Problem to work on ▸
Only the lines from the top of the data through the line containing "brown pawn: 2 -> 1" should be duplicated, exactly as they appear.

Record extracts ▸
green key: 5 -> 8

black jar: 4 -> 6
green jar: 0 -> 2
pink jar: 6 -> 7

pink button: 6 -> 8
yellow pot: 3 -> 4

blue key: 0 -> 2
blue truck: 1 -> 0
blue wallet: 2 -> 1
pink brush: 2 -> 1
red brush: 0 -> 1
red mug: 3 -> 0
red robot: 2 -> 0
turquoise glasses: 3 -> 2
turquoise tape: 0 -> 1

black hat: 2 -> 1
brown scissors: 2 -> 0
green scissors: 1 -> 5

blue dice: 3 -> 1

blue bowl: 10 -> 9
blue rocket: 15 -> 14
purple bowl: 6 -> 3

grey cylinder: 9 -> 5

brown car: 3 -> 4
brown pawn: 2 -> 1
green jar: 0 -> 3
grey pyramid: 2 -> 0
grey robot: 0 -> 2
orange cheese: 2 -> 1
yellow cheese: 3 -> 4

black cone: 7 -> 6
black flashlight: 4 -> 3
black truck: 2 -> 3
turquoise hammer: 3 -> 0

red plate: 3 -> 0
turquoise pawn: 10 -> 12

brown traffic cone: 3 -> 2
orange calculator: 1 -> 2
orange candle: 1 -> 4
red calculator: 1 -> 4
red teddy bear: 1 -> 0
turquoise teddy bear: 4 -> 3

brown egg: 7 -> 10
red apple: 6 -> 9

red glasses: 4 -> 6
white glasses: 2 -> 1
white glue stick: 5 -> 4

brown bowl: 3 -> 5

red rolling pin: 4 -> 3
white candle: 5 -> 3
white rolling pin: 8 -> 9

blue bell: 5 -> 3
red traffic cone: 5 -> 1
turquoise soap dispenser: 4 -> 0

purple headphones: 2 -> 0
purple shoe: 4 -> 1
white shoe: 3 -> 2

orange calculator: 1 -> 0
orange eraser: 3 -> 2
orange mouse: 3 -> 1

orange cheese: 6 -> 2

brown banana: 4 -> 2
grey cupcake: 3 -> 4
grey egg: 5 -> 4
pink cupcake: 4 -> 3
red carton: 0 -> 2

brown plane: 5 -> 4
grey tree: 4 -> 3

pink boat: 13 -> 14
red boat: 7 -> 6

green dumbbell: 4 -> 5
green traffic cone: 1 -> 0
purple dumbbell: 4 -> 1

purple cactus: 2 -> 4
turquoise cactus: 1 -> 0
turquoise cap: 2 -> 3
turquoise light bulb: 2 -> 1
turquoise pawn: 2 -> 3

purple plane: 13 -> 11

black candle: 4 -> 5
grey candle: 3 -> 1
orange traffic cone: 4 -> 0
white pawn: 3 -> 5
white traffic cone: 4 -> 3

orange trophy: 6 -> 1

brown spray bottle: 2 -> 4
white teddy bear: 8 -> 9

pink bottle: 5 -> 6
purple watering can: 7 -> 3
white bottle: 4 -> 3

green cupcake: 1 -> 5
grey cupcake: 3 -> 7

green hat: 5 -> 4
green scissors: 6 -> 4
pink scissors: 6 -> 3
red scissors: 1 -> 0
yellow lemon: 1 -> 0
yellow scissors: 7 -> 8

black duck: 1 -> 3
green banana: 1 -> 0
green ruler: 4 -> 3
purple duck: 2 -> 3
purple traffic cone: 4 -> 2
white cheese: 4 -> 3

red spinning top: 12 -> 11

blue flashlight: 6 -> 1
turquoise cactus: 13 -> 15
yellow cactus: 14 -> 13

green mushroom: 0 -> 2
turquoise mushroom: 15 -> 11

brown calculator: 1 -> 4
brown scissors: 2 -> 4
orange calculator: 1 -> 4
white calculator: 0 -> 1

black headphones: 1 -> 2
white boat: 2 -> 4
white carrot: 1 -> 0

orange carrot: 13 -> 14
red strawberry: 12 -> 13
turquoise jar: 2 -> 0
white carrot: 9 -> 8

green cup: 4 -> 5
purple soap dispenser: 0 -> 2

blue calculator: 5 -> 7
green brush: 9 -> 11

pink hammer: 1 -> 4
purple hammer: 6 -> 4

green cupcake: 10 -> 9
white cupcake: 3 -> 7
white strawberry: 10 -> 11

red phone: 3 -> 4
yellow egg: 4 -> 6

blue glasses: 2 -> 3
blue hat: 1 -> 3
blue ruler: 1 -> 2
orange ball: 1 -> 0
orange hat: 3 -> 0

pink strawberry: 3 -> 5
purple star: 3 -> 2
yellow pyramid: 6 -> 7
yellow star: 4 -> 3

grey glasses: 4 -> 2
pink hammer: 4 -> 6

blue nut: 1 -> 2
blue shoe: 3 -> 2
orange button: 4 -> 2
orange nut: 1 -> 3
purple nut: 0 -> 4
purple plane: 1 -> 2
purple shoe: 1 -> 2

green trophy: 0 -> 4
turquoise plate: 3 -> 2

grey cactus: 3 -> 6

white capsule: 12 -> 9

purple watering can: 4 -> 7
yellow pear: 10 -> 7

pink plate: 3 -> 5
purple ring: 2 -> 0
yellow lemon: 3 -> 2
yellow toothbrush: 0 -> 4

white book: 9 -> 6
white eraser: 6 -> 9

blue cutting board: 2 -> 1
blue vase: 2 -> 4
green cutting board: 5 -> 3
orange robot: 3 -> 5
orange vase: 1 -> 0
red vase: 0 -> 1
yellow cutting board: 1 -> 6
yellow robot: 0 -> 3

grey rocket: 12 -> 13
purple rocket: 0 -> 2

Response ▸
green key: 5 -> 8

black jar: 4 -> 6
green jar: 0 -> 2
pink jar: 6 -> 7

pink button: 6 -> 8
yellow pot: 3 -> 4

blue key: 0 -> 2
blue truck: 1 -> 0
blue wallet: 2 -> 1
pink brush: 2 -> 1
red brush: 0 -> 1
red mug: 3 -> 0
red robot: 2 -> 0
turquoise glasses: 3 -> 2
turquoise tape: 0 -> 1

black hat: 2 -> 1
brown scissors: 2 -> 0
green scissors: 1 -> 5

blue dice: 3 -> 1

blue bowl: 10 -> 9
blue rocket: 15 -> 14
purple bowl: 6 -> 3

grey cylinder: 9 -> 5

brown car: 3 -> 4
brown pawn: 2 -> 1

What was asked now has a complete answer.